(Data extracted from a collection)
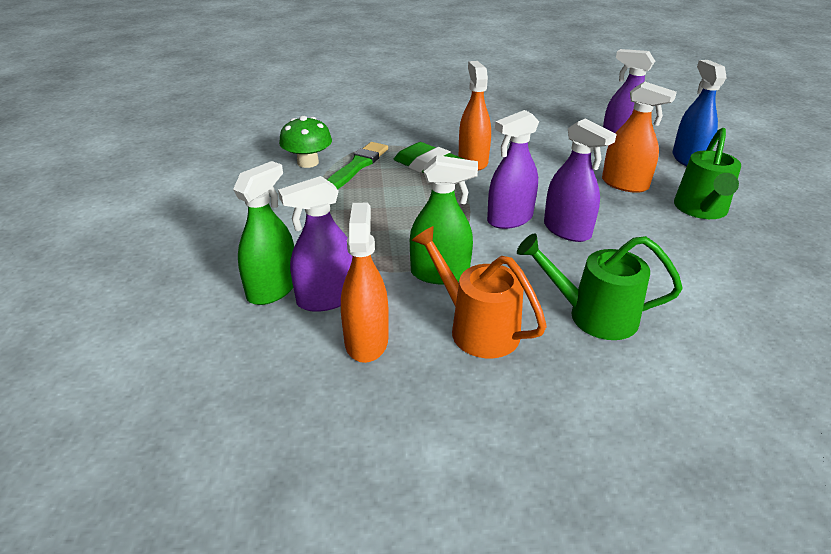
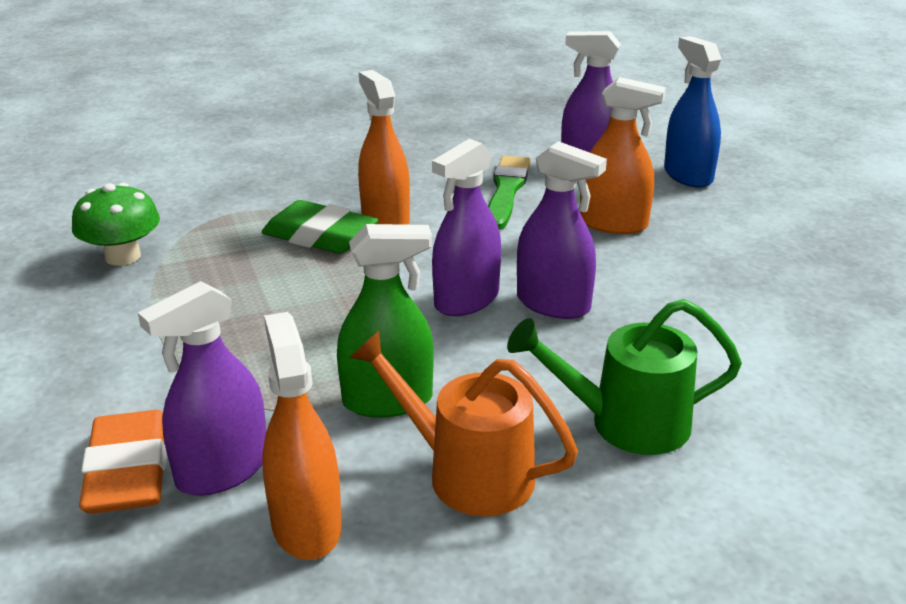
camera: 15 degrees left, 5 degrees down
green spray bottle [233,161,294,305] -> orange eraser [79,410,167,514]
green brush [327,142,388,189] -> green brush moved to [488,156,531,230]
green watering can [674,128,741,219] -> none

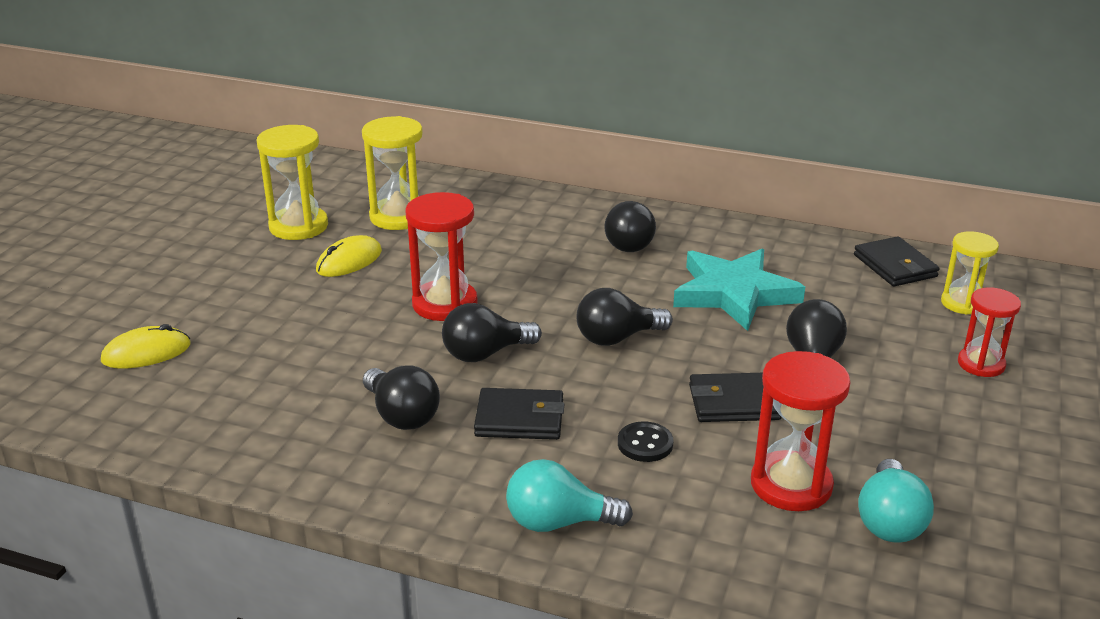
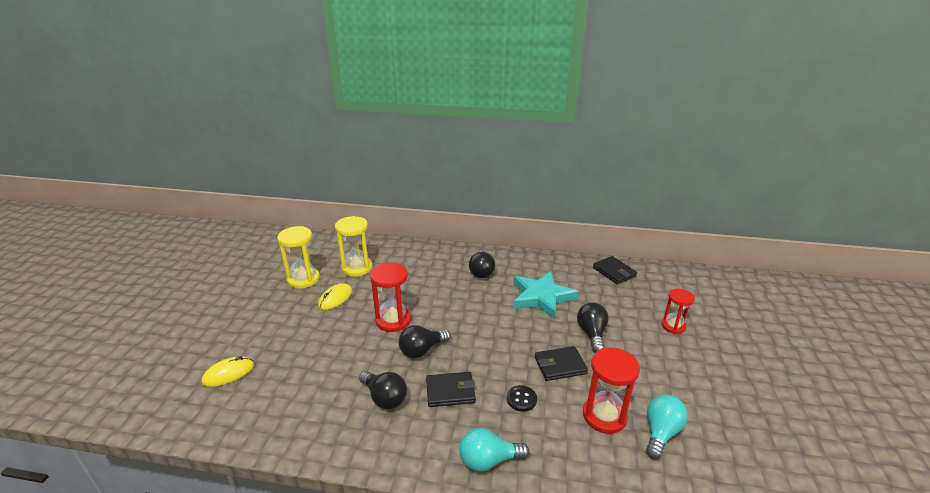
camera: 10 degrees left, 0 degrees up
black light bulb [576,288,673,346] -> none
turquoise light bulb [858,459,934,543] -> turquoise light bulb turned 150 degrees counterclockwise [646,394,688,459]
yellow hourglass [941,231,999,315] -> none

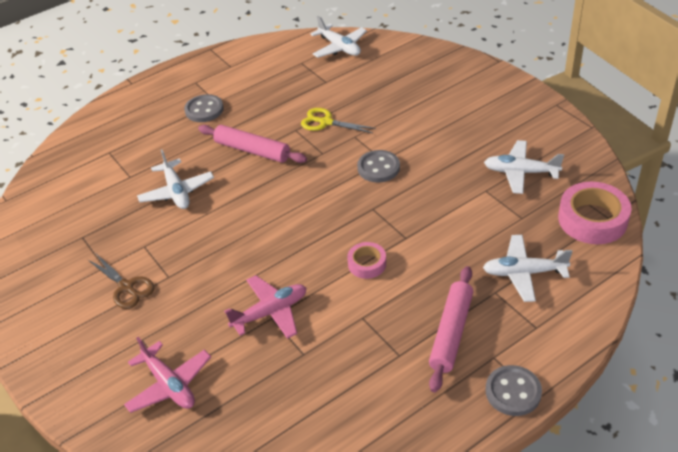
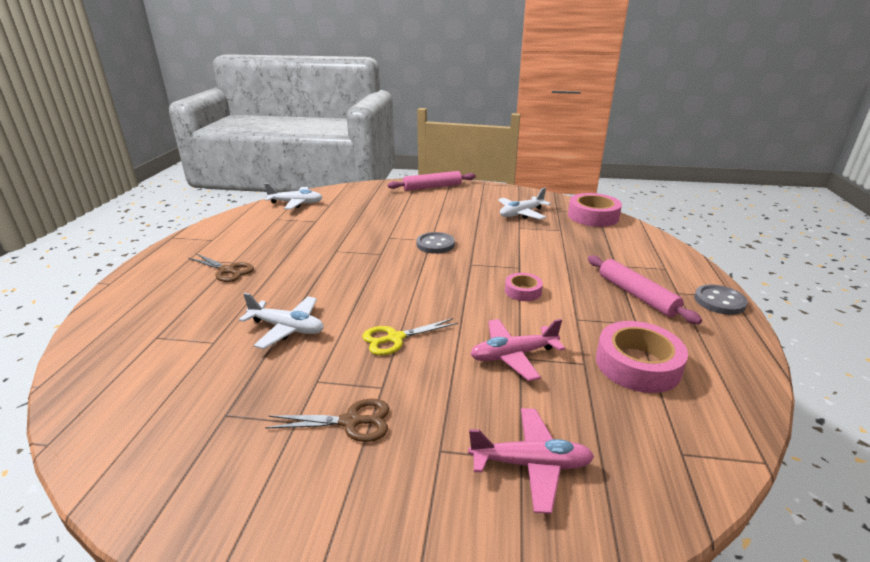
camera: 50 degrees left, 15 degrees down
grey button [184,94,224,122] -> brown scissors [189,254,254,282]
pink rolling pin [198,125,307,163] -> pink rolling pin moved to [387,171,476,191]
pink plane [224,275,307,339] -> pink plane turned 120 degrees counterclockwise [470,319,565,381]
yellow scissors [301,108,376,133] -> yellow scissors moved to [362,318,458,355]
white plane [483,235,573,302] -> none
none -> pink tape [596,321,688,393]

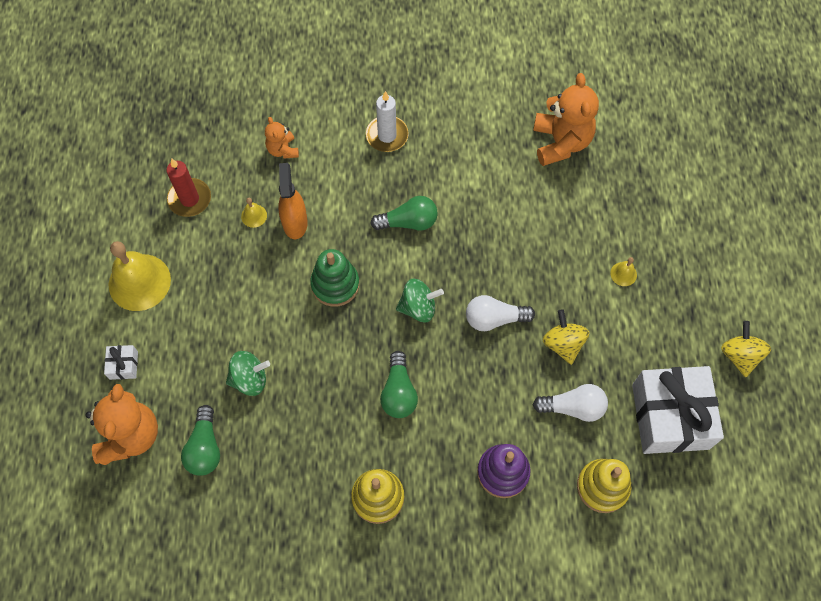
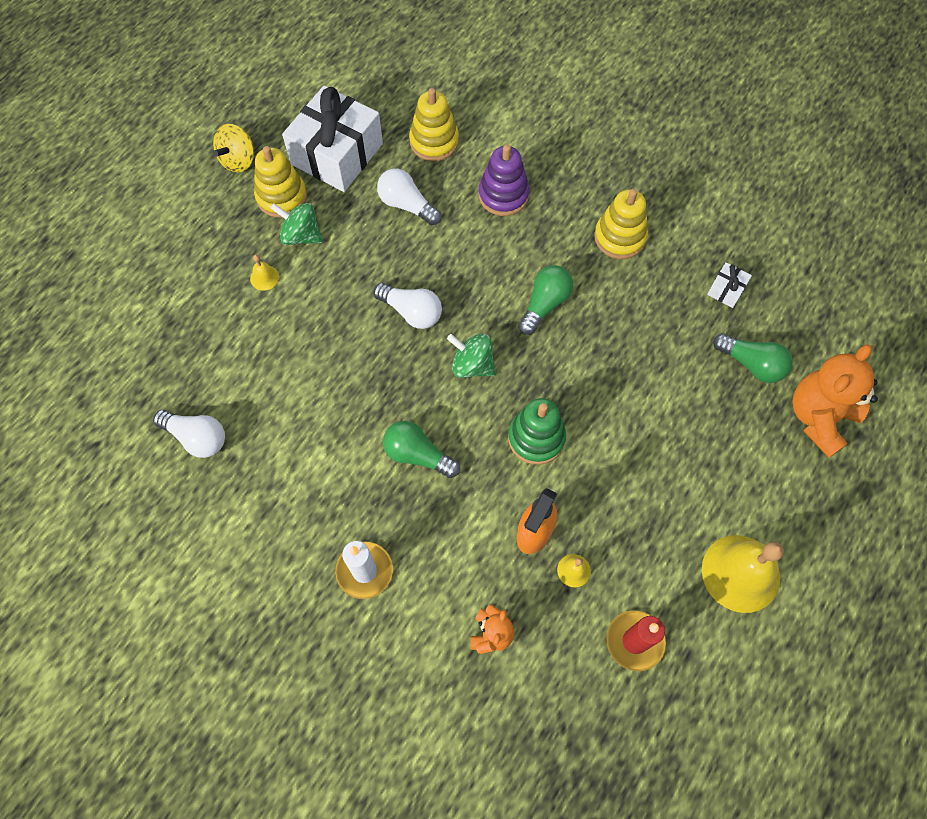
camera: 145 degrees left, 0 degrees up
white gift [104,345,138,380] -> white gift moved to [707,262,752,308]
green light bulb [181,405,220,476] -> green light bulb turned 90 degrees clockwise [713,333,792,383]
green spinning top [226,351,270,396] -> green spinning top moved to [271,203,323,245]
orange teddy bear [533,73,599,166] -> white light bulb [153,410,225,458]
yellow spinning top [543,309,589,365] -> none
none -> yellow stacking toy [254,146,307,218]

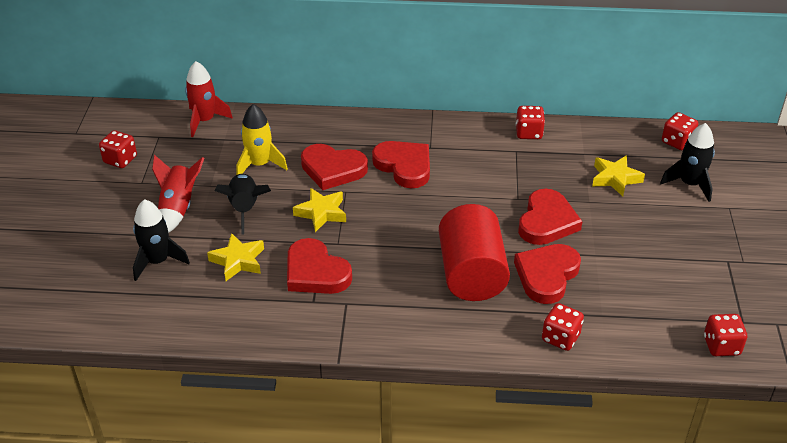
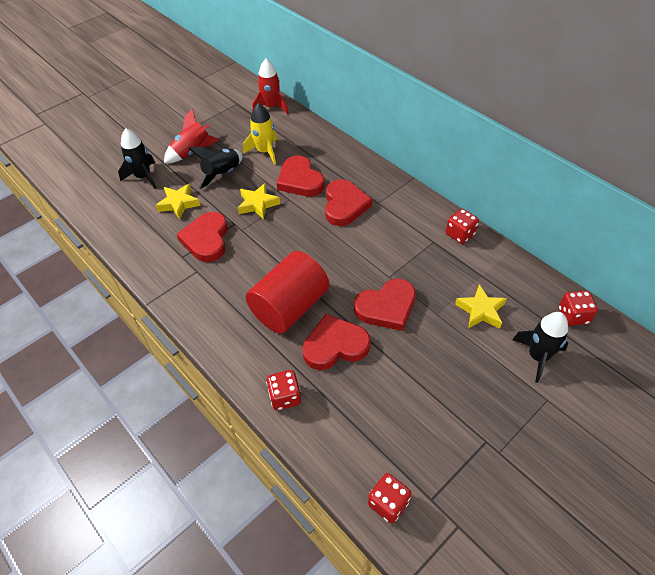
camera: 45 degrees right, 10 degrees up
red dice [99,130,137,168] -> none

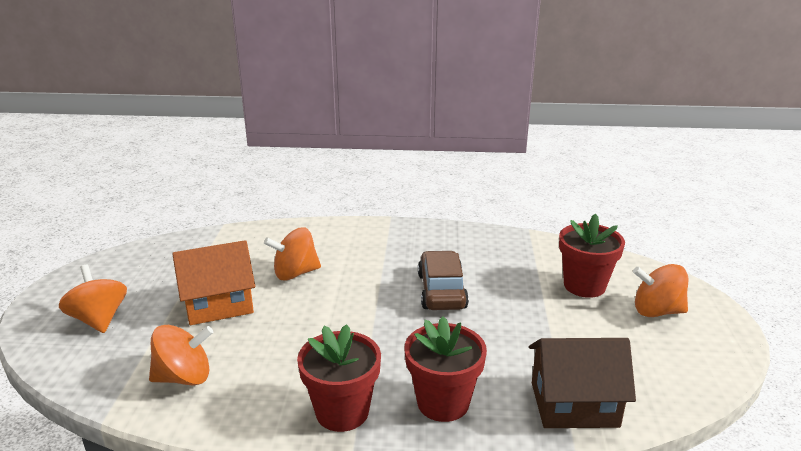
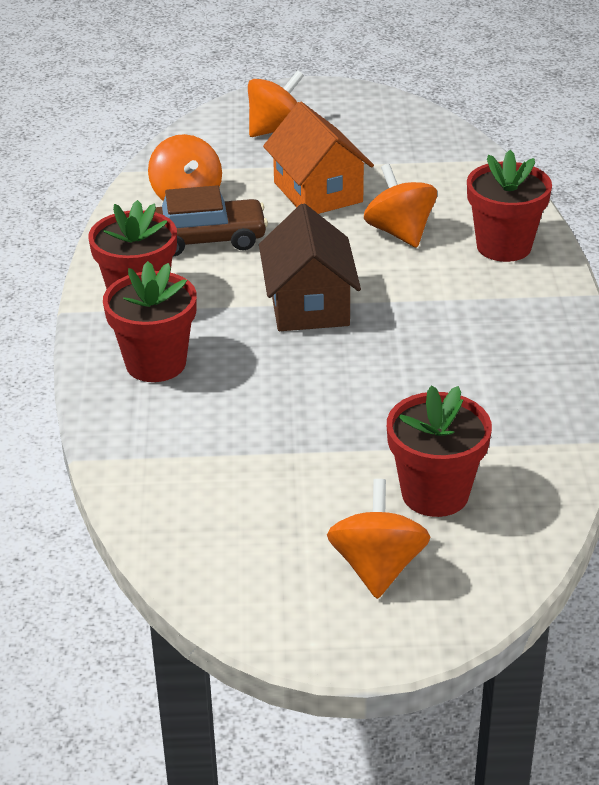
camera: 85 degrees right, 10 degrees up
brown car [418,251,469,310] -> brown car moved to [155,185,268,257]
brown house [529,338,636,428] -> brown house moved to [259,203,361,331]
none -> red flower pot [467,150,552,262]

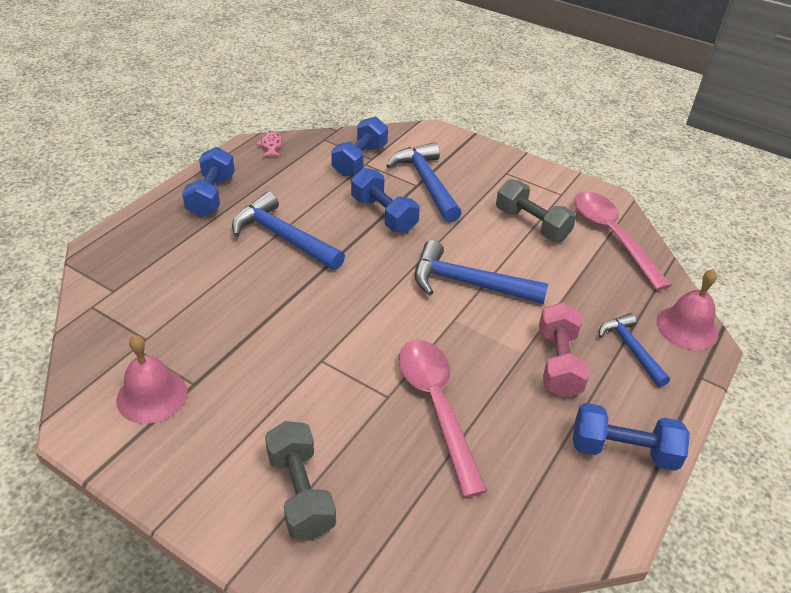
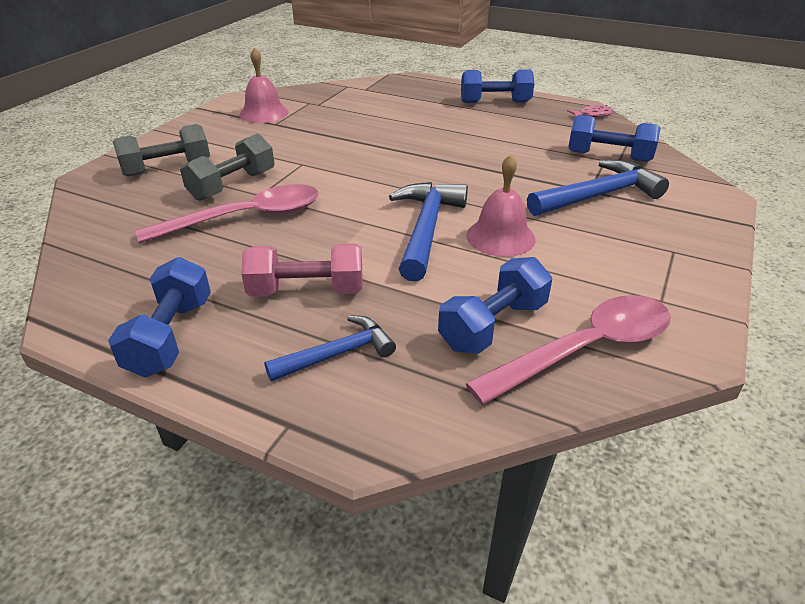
camera: 85 degrees right, 5 degrees down
blue hammer [232,192,345,270] -> none
blue dumbbell [351,168,420,233] -> blue dumbbell moved to [438,257,552,354]
grey dumbbell [496,179,576,241] -> grey dumbbell moved to [180,134,275,201]
pink bell [657,269,719,350] -> pink bell moved to [467,154,536,257]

TASK INSTRUCTIONS => Based on the records above, how many lines hold the string "white"? Answer with the number by itself.

ANSWER AREA => 3